Segment Start: Data records

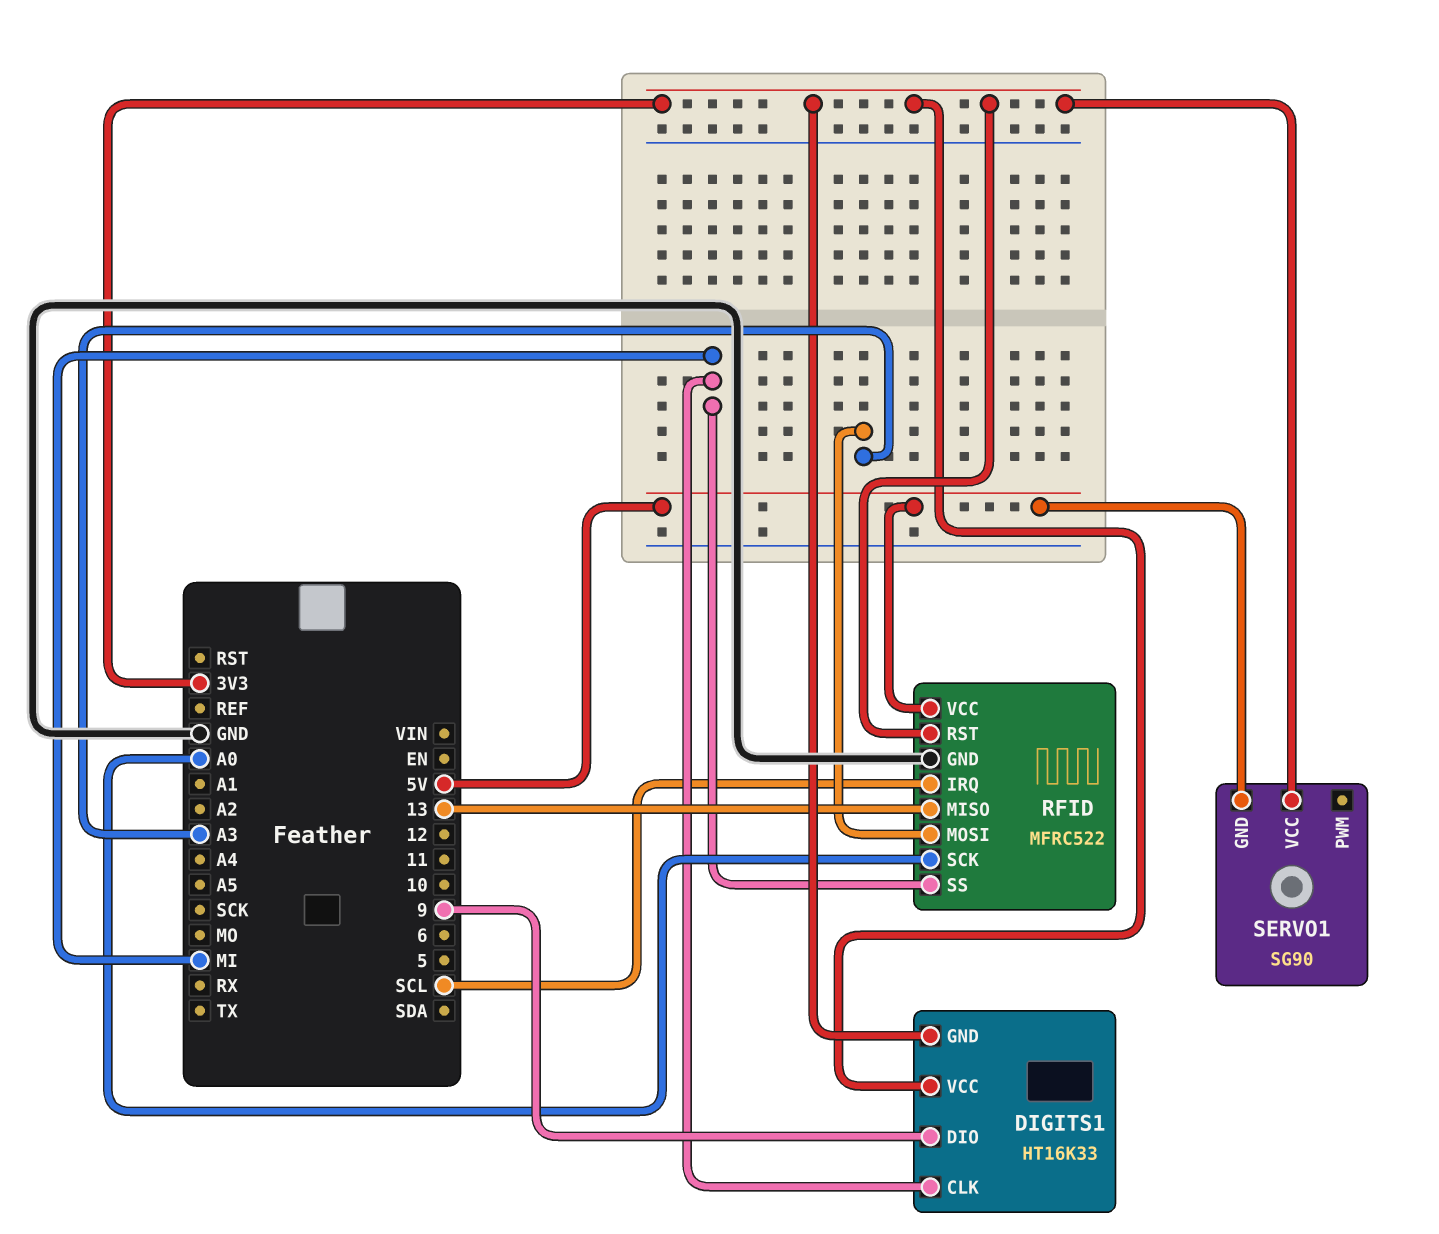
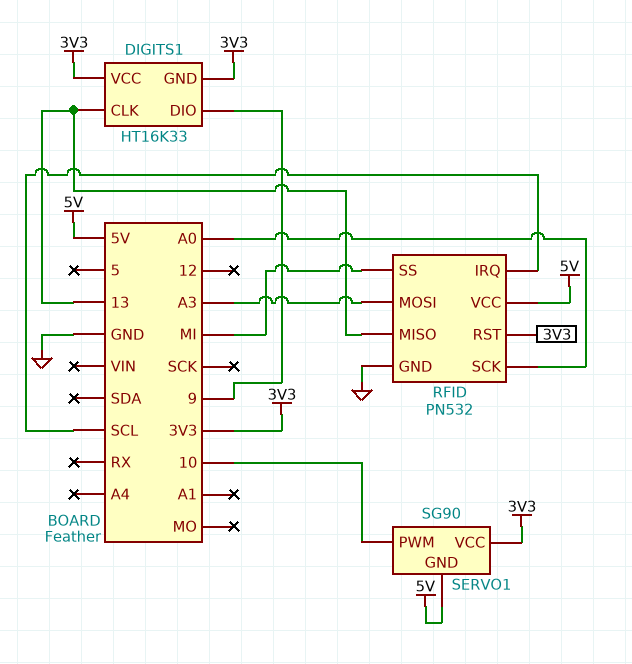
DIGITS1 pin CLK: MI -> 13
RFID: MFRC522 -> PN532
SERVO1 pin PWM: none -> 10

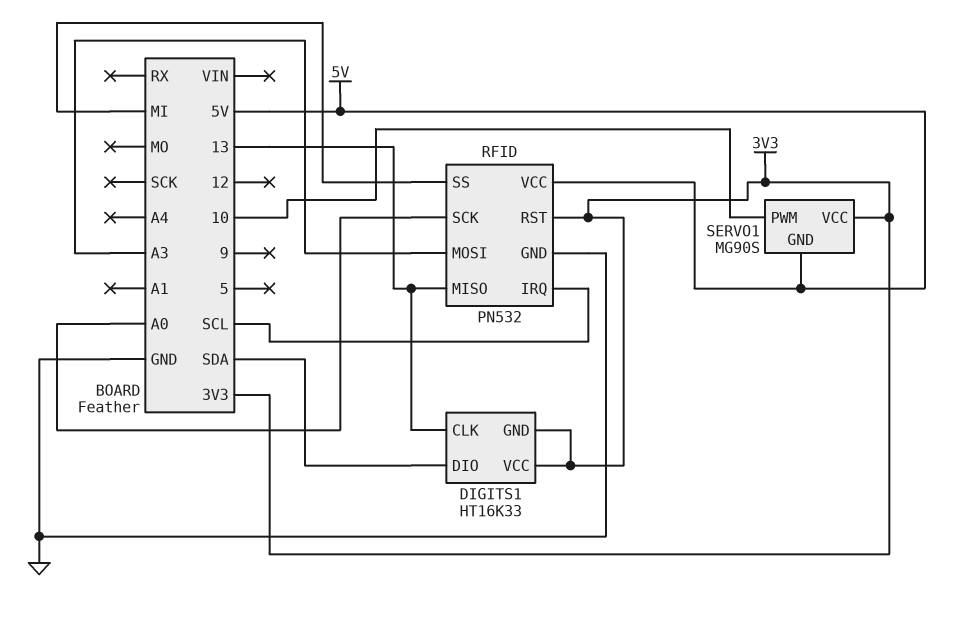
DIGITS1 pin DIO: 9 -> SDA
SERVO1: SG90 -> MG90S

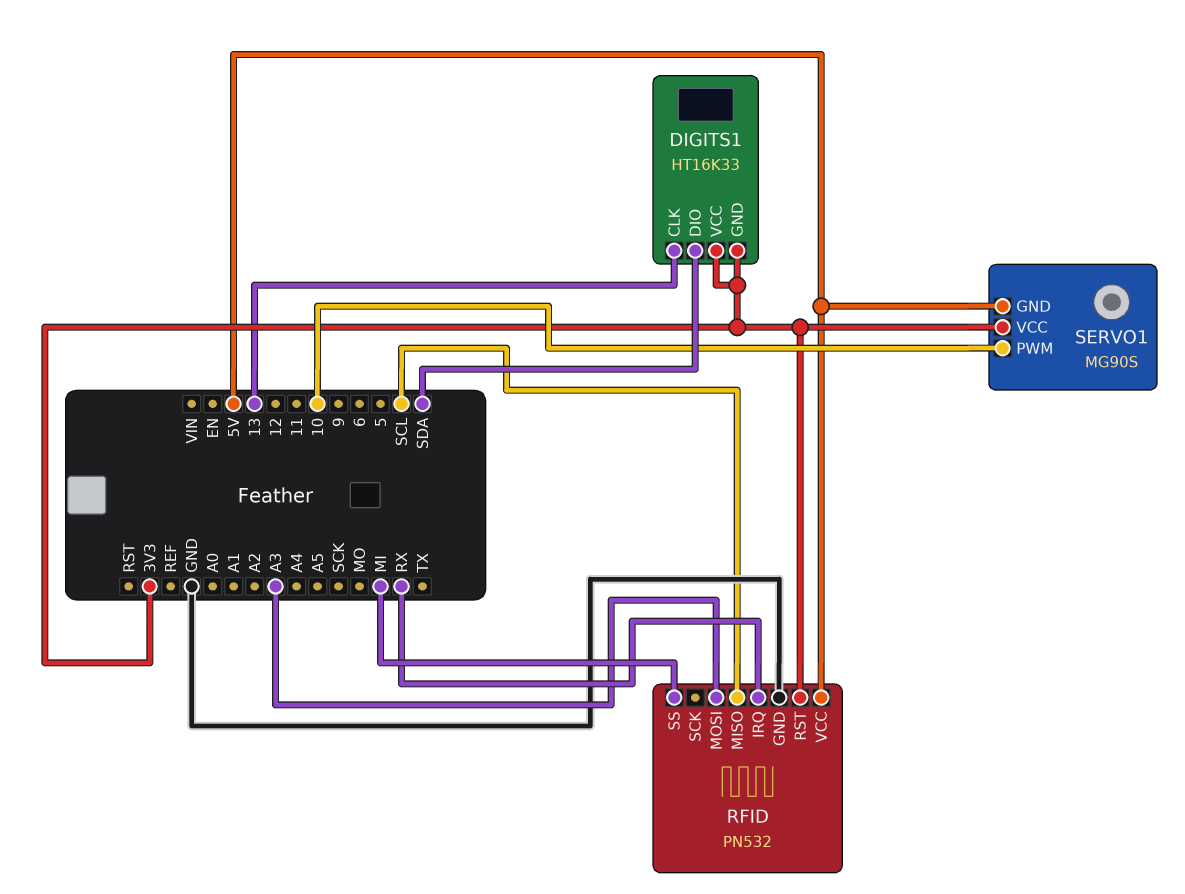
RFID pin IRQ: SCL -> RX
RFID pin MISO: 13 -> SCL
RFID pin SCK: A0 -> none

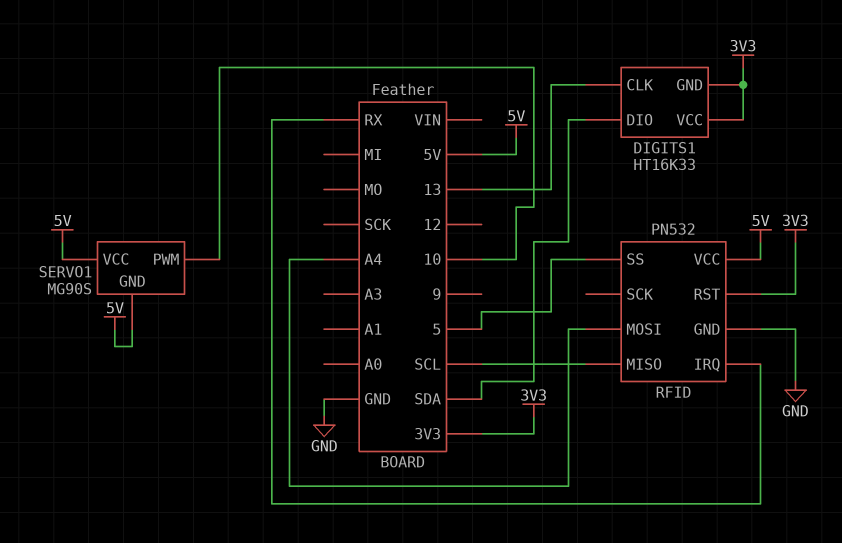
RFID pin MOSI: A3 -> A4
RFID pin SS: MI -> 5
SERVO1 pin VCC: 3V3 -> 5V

Segment End: Data records
Segment Start: Data records

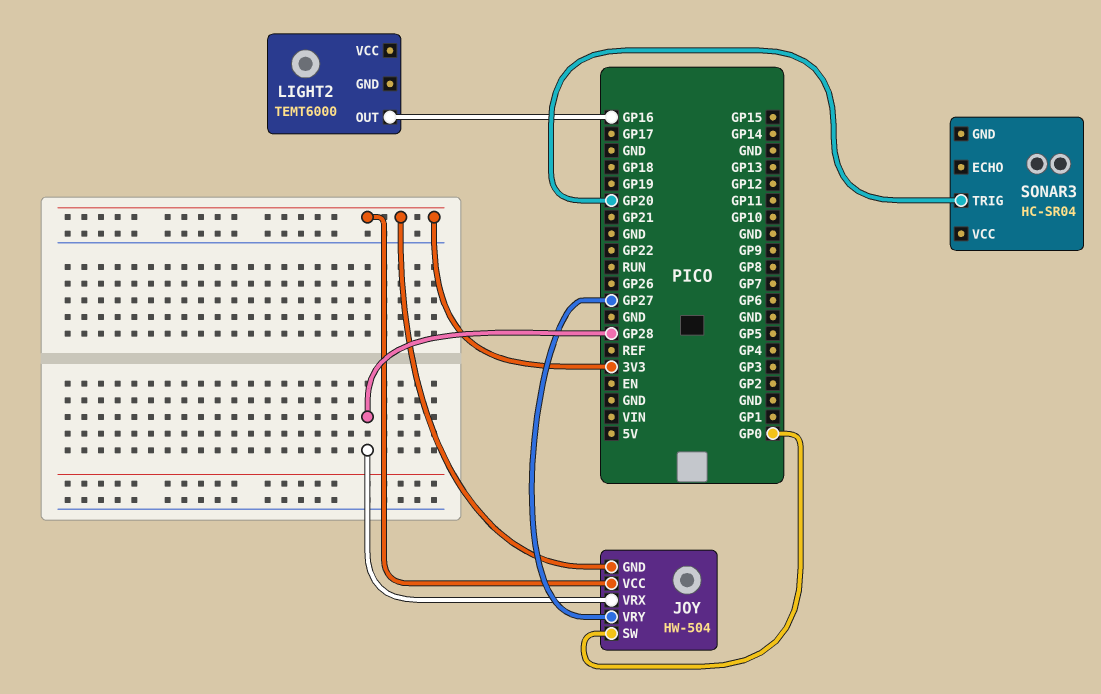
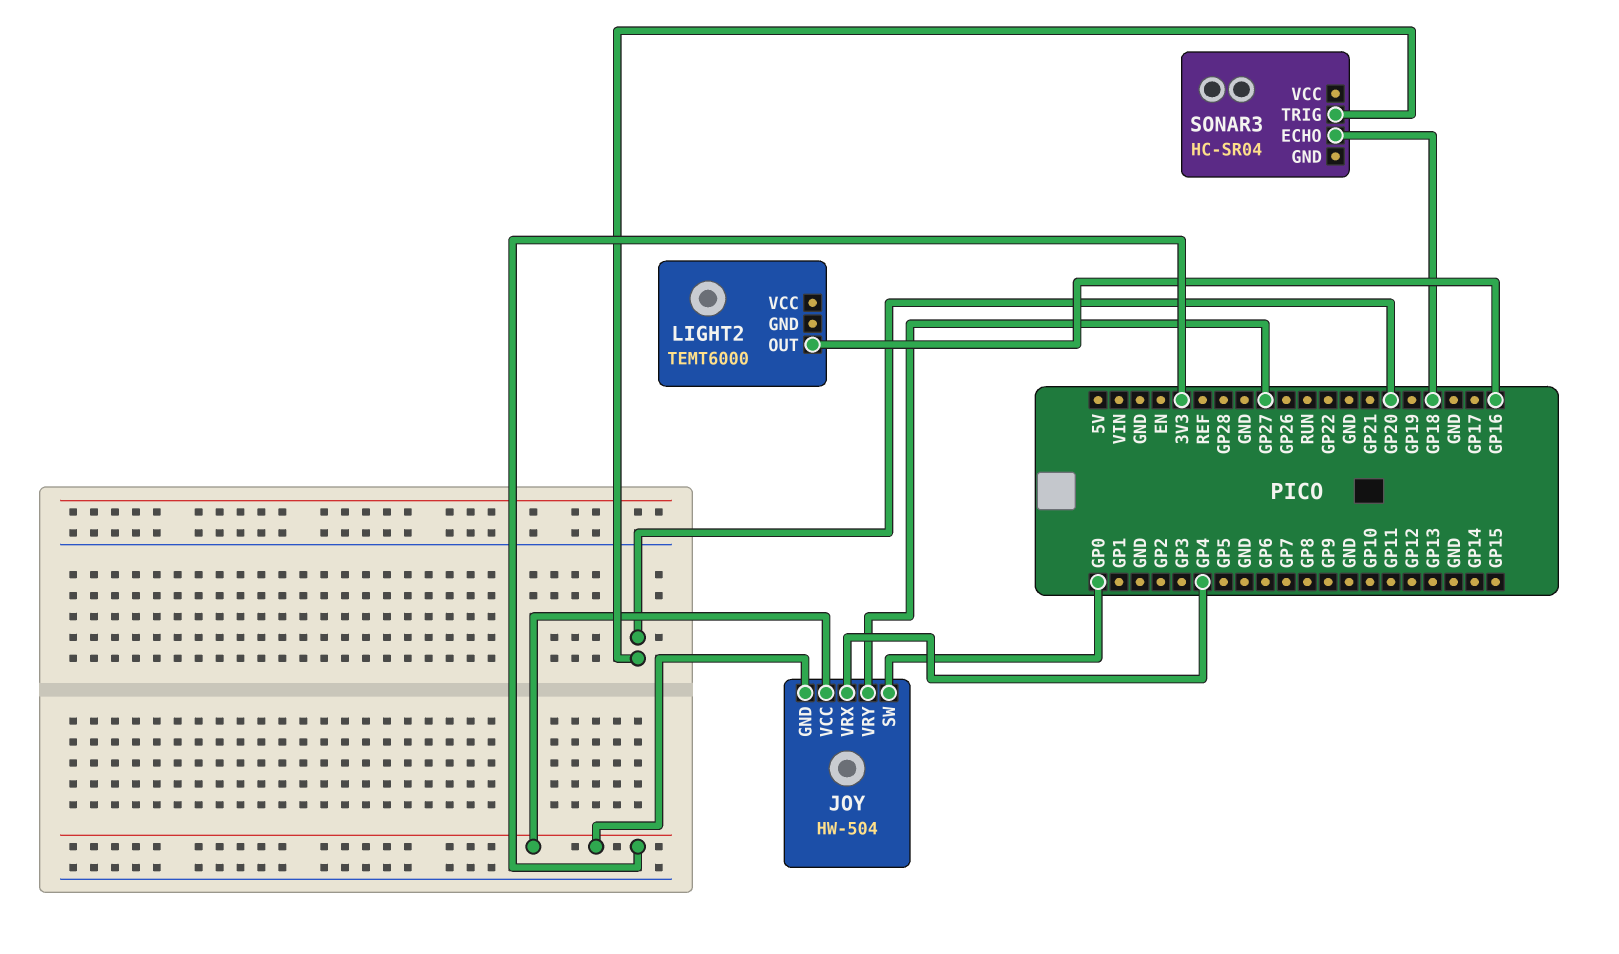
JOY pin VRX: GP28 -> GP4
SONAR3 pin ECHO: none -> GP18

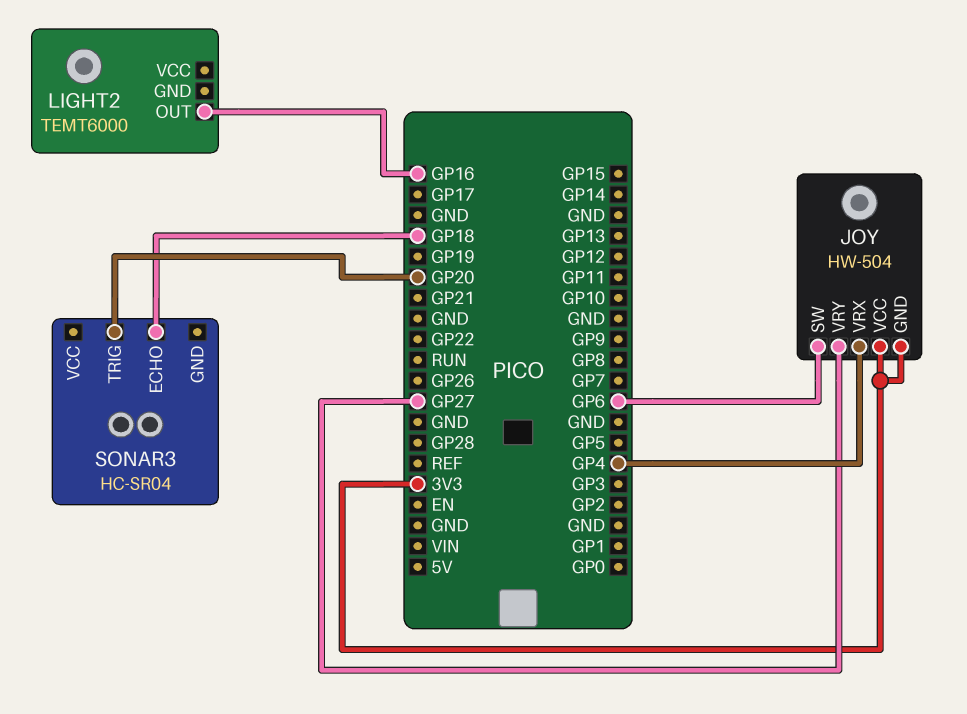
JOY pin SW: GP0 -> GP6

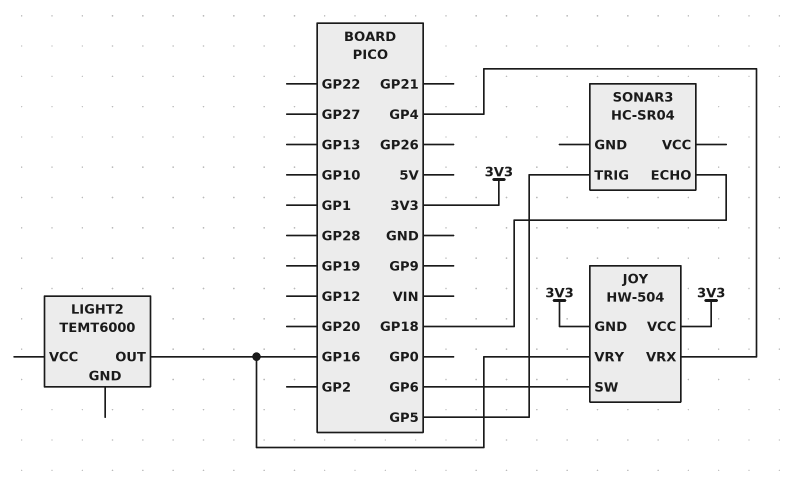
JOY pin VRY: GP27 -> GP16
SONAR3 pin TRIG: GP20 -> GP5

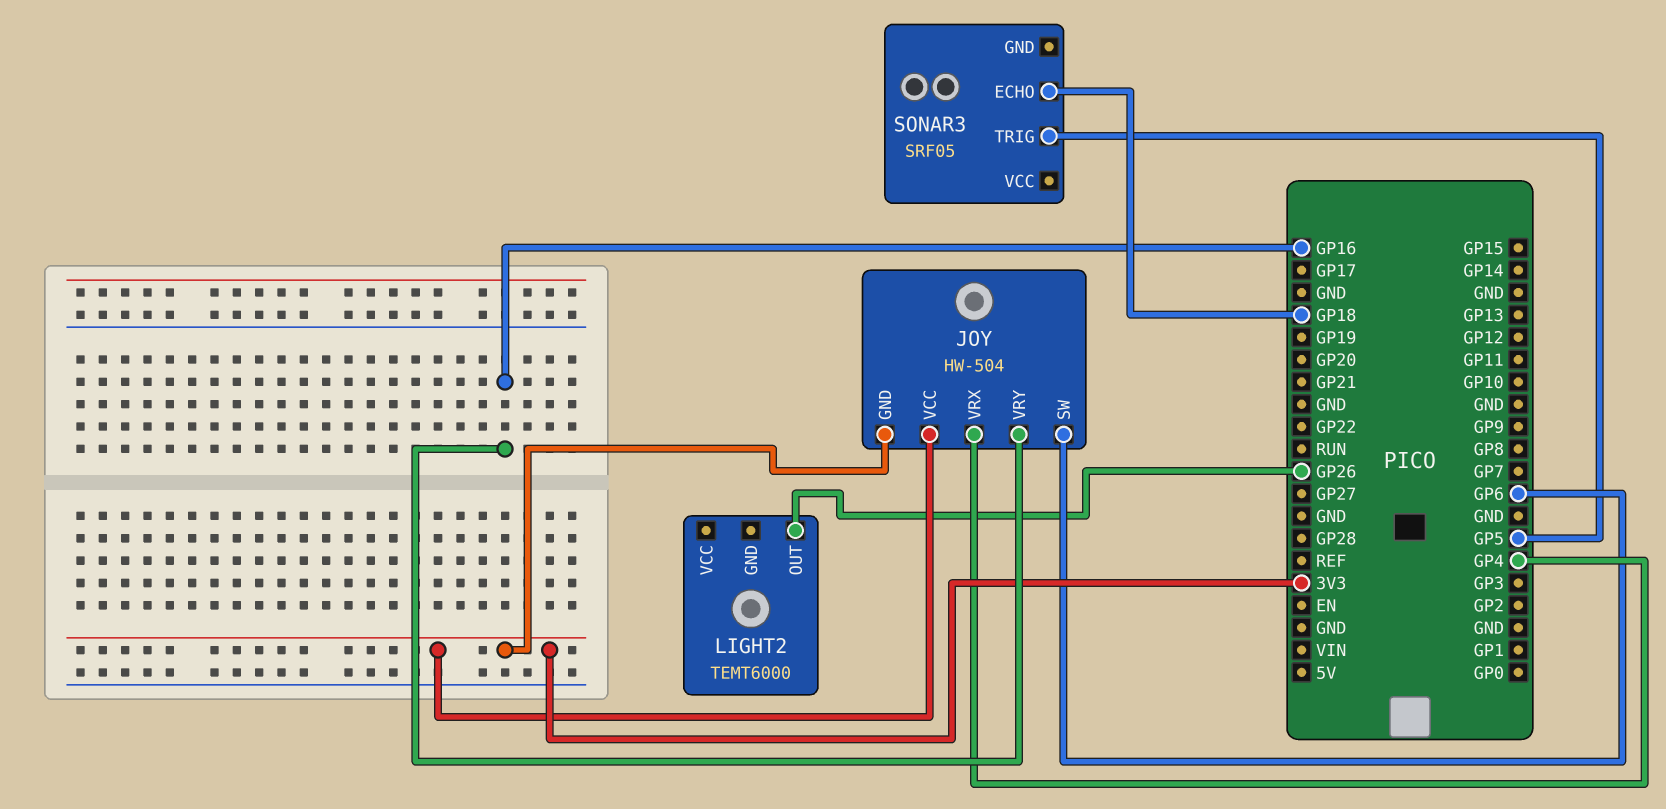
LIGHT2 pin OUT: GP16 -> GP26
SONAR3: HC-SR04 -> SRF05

Segment End: Data records

## Required work
Your answer must be one number: the count of lines in the entries that contain the string "RFID".

## Your solution
6